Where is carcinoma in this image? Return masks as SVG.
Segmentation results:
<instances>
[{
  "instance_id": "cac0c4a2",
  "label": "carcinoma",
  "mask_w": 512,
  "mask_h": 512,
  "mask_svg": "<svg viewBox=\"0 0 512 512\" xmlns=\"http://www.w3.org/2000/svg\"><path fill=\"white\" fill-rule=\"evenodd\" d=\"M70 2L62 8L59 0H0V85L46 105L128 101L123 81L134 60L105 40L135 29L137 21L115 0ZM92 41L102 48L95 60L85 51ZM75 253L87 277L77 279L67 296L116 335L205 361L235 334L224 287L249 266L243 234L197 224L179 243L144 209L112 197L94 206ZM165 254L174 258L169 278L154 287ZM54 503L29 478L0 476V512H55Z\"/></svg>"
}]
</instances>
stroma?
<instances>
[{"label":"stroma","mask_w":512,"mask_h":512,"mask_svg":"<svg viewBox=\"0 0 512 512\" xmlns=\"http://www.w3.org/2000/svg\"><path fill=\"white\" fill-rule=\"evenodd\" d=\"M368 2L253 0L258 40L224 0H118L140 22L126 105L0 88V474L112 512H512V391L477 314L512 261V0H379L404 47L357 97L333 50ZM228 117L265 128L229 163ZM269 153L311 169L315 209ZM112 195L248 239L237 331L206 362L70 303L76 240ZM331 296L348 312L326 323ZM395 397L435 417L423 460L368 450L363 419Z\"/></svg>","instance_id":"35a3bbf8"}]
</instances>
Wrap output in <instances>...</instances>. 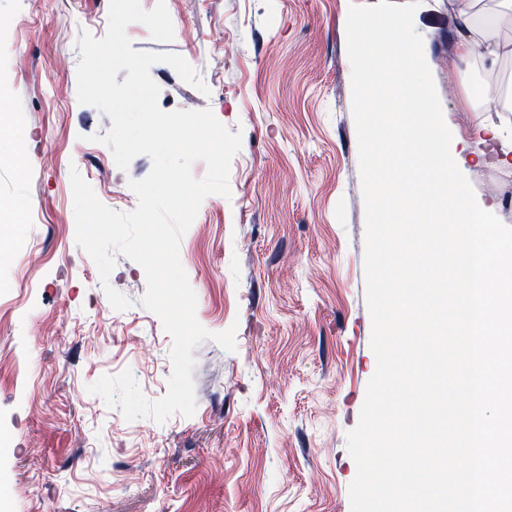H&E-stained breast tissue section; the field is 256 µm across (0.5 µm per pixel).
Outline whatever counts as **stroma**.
I'll use <instances>...</instances> for the list:
<instances>
[{
	"instance_id": "1",
	"label": "stroma",
	"mask_w": 512,
	"mask_h": 512,
	"mask_svg": "<svg viewBox=\"0 0 512 512\" xmlns=\"http://www.w3.org/2000/svg\"><path fill=\"white\" fill-rule=\"evenodd\" d=\"M378 0H166L169 43L128 26L133 49L175 52L208 86L201 93L158 63L165 111L211 109L243 134L230 197L208 196L180 244L213 333L236 350L193 352V416L126 420L89 384L131 370L162 398L172 340L141 303L143 269L117 256L115 310L76 243L70 172L114 211L138 202L120 170L89 142L111 119L77 99V40L105 36L109 0H0L1 73L12 112L0 118V205L23 206L9 242L32 257L0 261V465L29 488L13 512H351L356 465L347 433L360 416L376 359L365 284V219L351 109L346 18ZM469 0H421L414 15L445 122L470 137L486 121L512 138V112L472 111L452 18ZM477 199L512 226V166L468 154ZM25 367L13 372V360Z\"/></svg>"
}]
</instances>
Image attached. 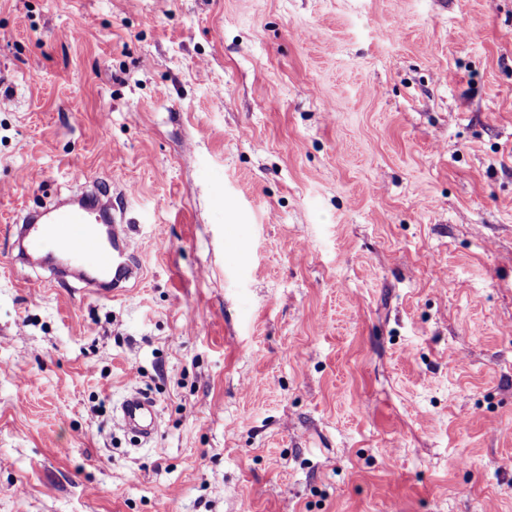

-- -- --

**Task to complete:**
Go through the material and copy out every line with "label" in it.

**Response:**
  "label": "carcinoma",
[{"label":"stroma","mask_w":512,"mask_h":512,"mask_svg":"<svg viewBox=\"0 0 512 512\" xmlns=\"http://www.w3.org/2000/svg\"><path fill=\"white\" fill-rule=\"evenodd\" d=\"M368 2L253 0L258 40L224 0H118L140 22L126 105L0 88V474L112 512H512V391L477 314L512 261V0H379L404 47L357 97L333 50ZM228 117L265 128L229 163ZM269 153L311 169L315 209ZM112 195L248 239L237 331L206 362L70 303L76 240ZM331 296L348 312L326 323ZM395 397L435 417L423 460L368 450L363 419Z\"/></svg>","instance_id":"35a3bbf8"}]
	"label": "stroma",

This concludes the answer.